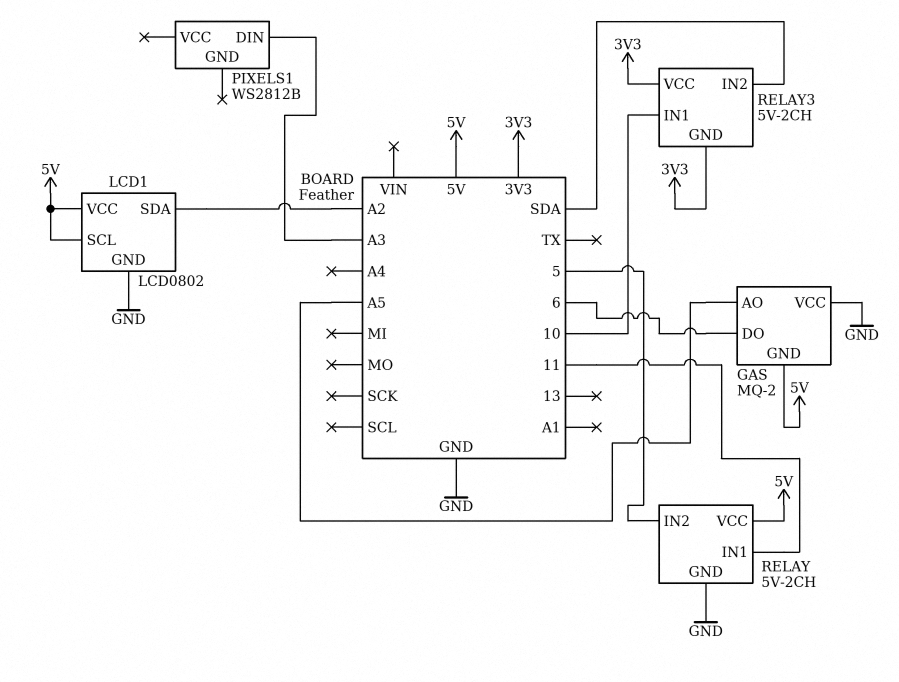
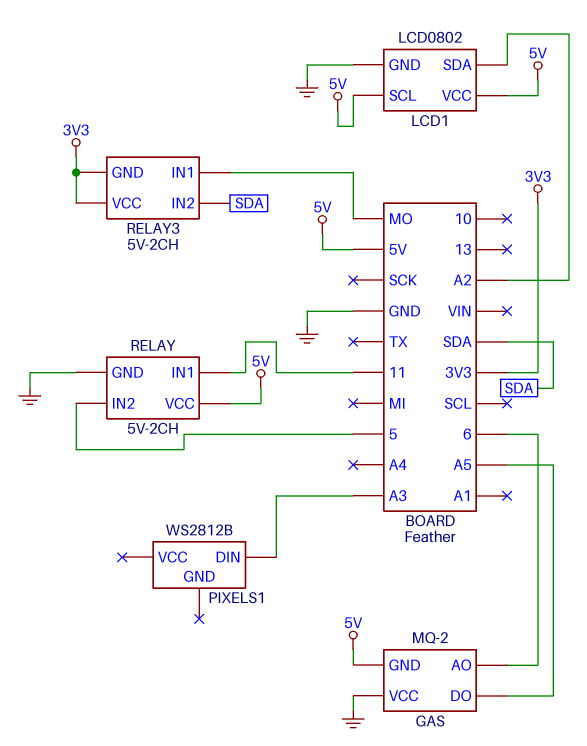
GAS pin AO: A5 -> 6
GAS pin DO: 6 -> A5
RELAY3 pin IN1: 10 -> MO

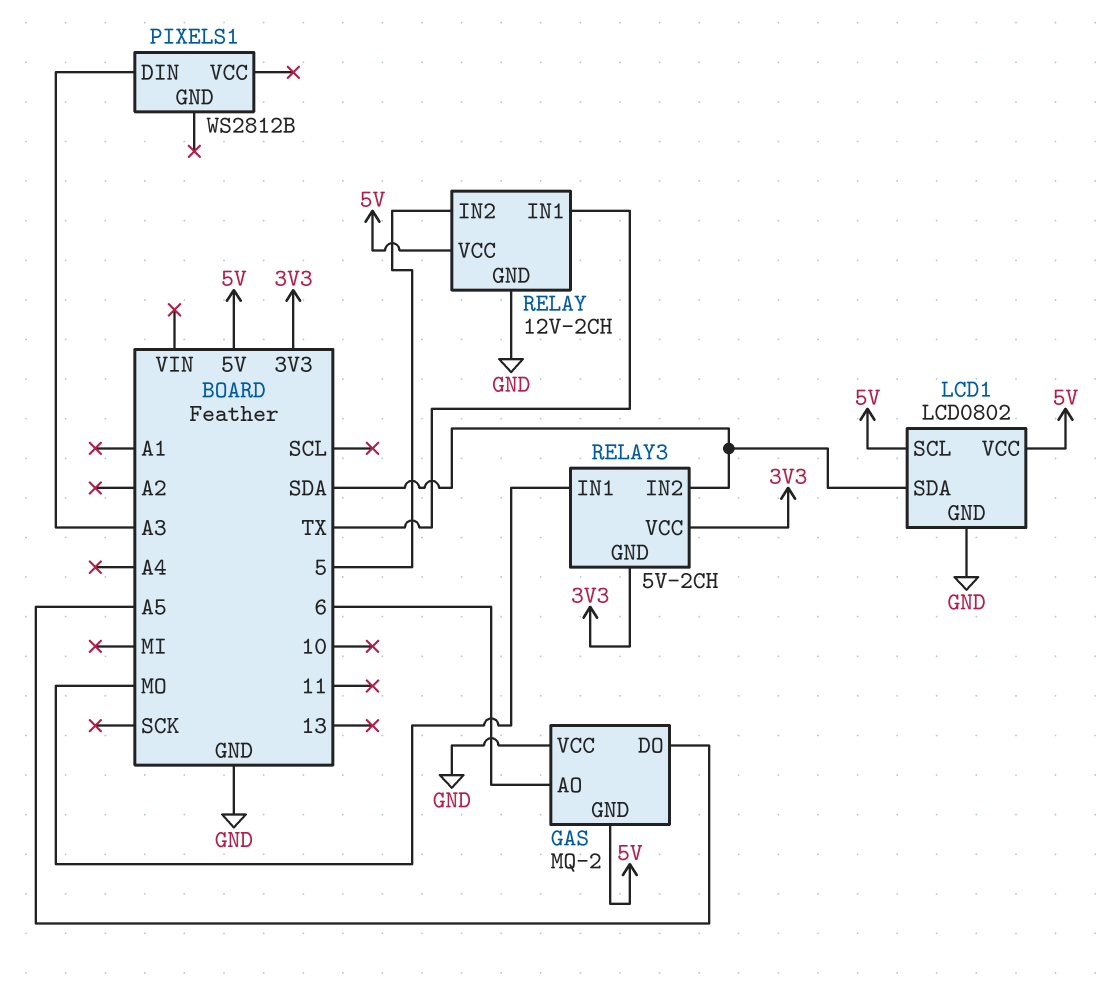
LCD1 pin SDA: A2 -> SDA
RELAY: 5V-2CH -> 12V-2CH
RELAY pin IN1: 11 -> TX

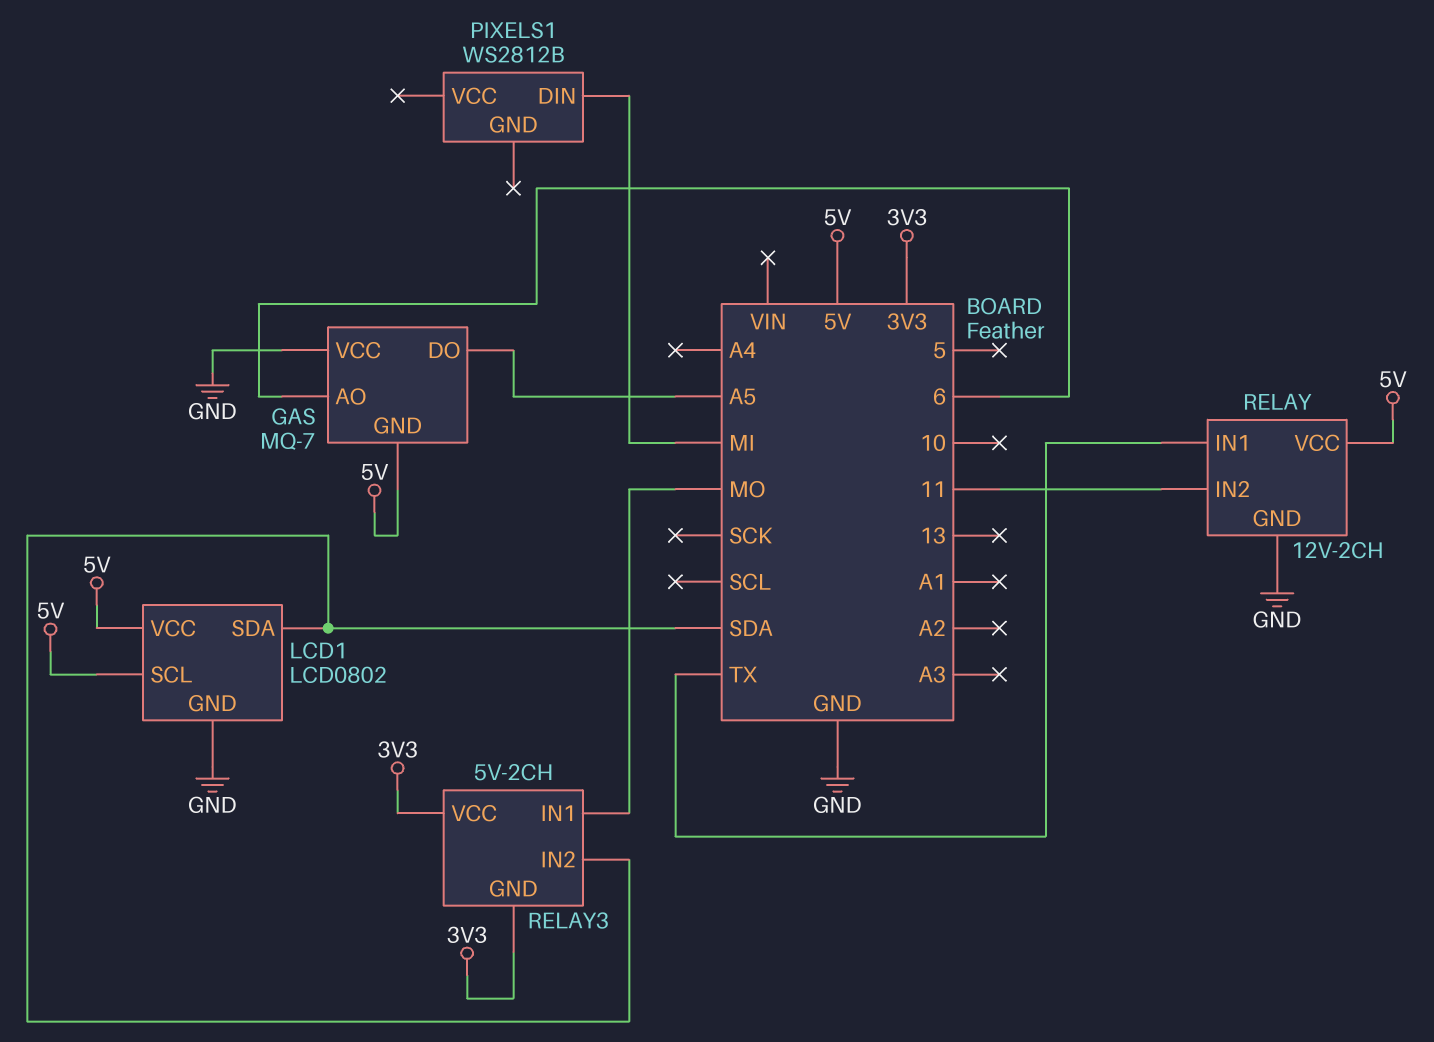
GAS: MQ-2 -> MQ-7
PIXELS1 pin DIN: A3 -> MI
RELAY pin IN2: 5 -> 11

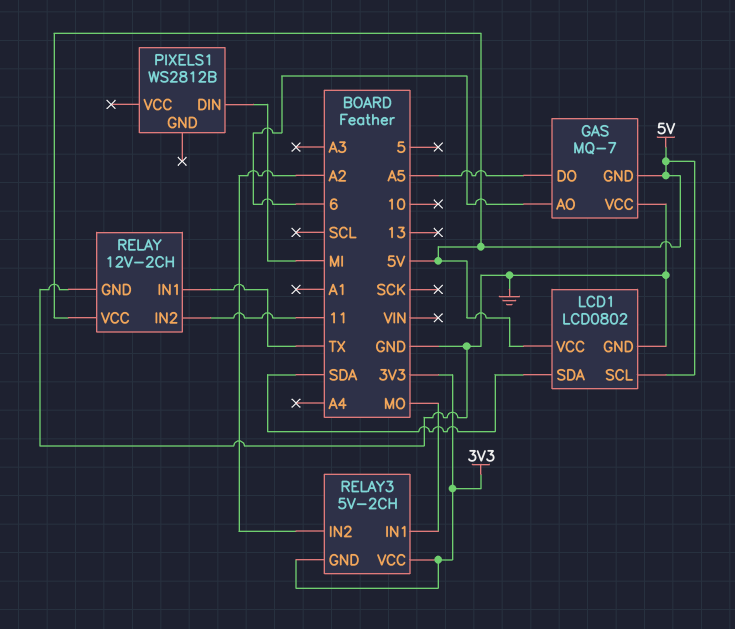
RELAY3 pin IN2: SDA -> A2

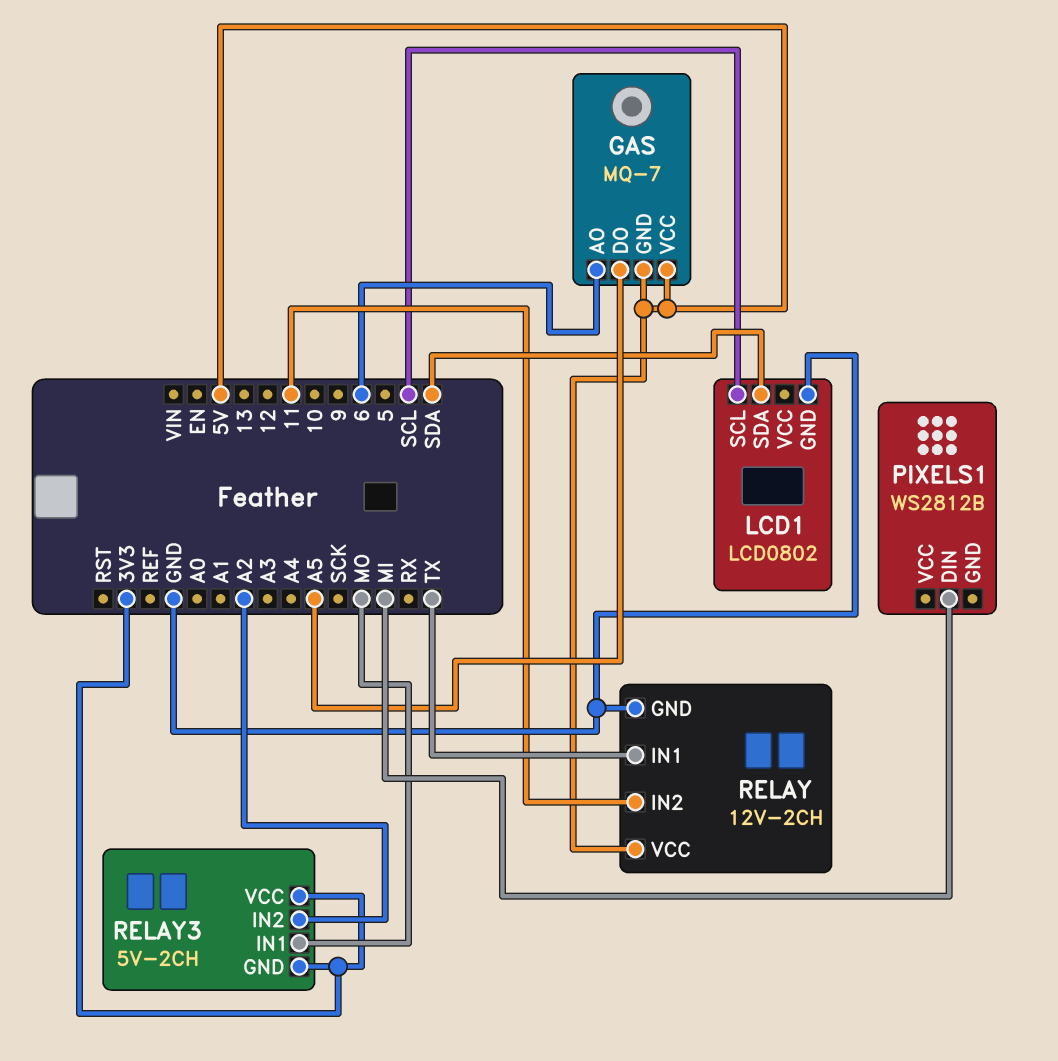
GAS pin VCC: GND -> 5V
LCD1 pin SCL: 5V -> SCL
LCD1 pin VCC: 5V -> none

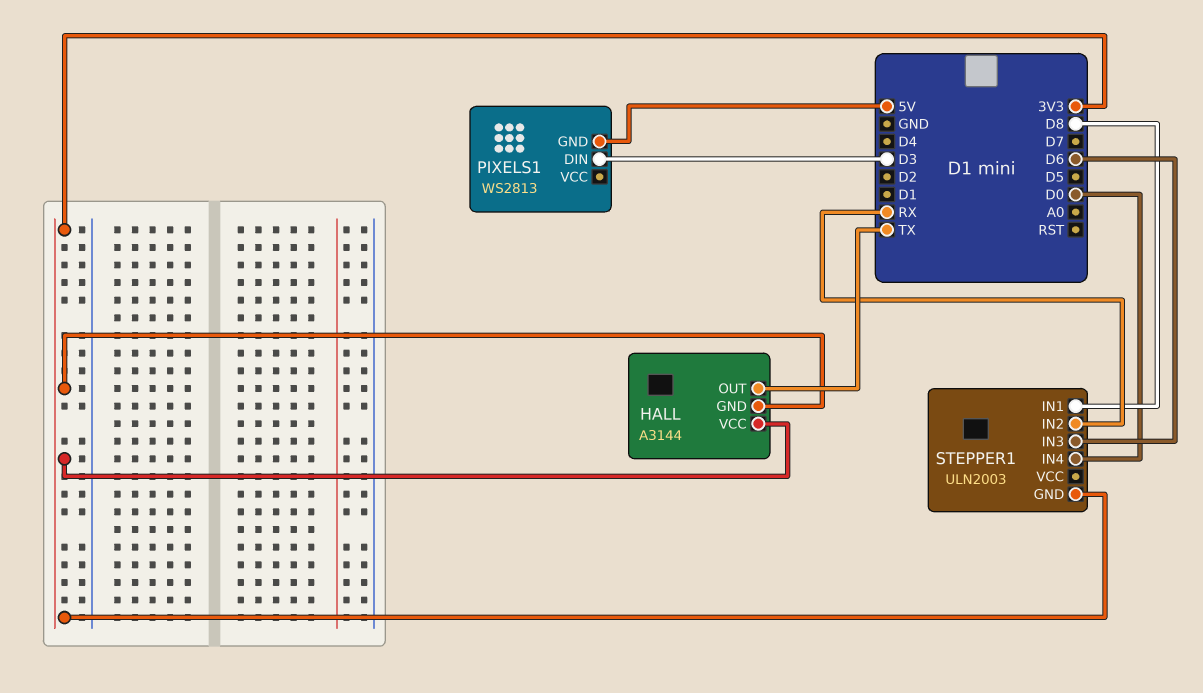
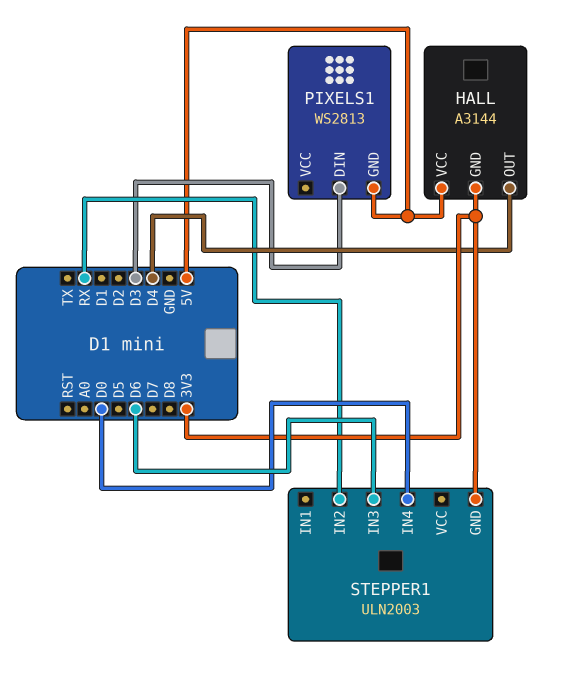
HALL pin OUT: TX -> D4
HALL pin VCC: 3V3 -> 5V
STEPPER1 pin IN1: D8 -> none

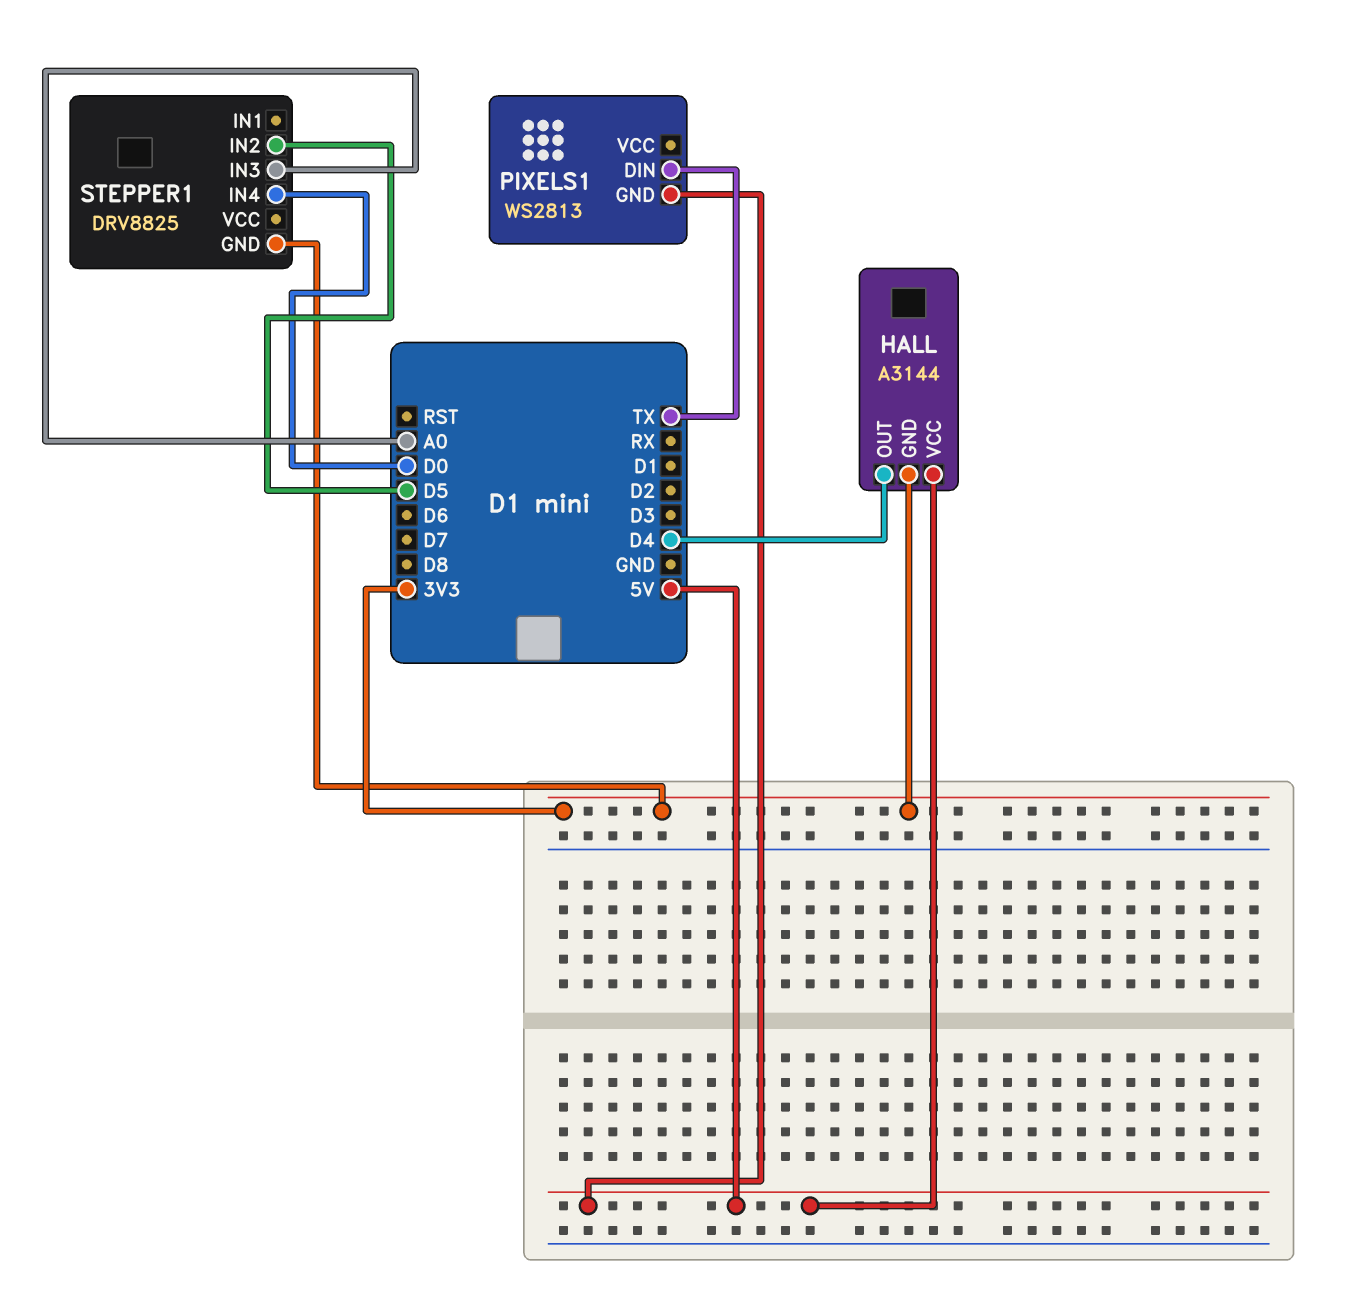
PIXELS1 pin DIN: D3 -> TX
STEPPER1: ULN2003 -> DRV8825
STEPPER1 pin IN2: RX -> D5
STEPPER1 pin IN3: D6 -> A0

▶ [What to do]:
All entries above must be duplicated exactly; please omit any picture they hold.

▶ [Problem solution]:
GAS pin AO: A5 -> 6
GAS pin DO: 6 -> A5
RELAY3 pin IN1: 10 -> MO

LCD1 pin SDA: A2 -> SDA
RELAY: 5V-2CH -> 12V-2CH
RELAY pin IN1: 11 -> TX

GAS: MQ-2 -> MQ-7
PIXELS1 pin DIN: A3 -> MI
RELAY pin IN2: 5 -> 11

RELAY3 pin IN2: SDA -> A2

GAS pin VCC: GND -> 5V
LCD1 pin SCL: 5V -> SCL
LCD1 pin VCC: 5V -> none

HALL pin OUT: TX -> D4
HALL pin VCC: 3V3 -> 5V
STEPPER1 pin IN1: D8 -> none

PIXELS1 pin DIN: D3 -> TX
STEPPER1: ULN2003 -> DRV8825
STEPPER1 pin IN2: RX -> D5
STEPPER1 pin IN3: D6 -> A0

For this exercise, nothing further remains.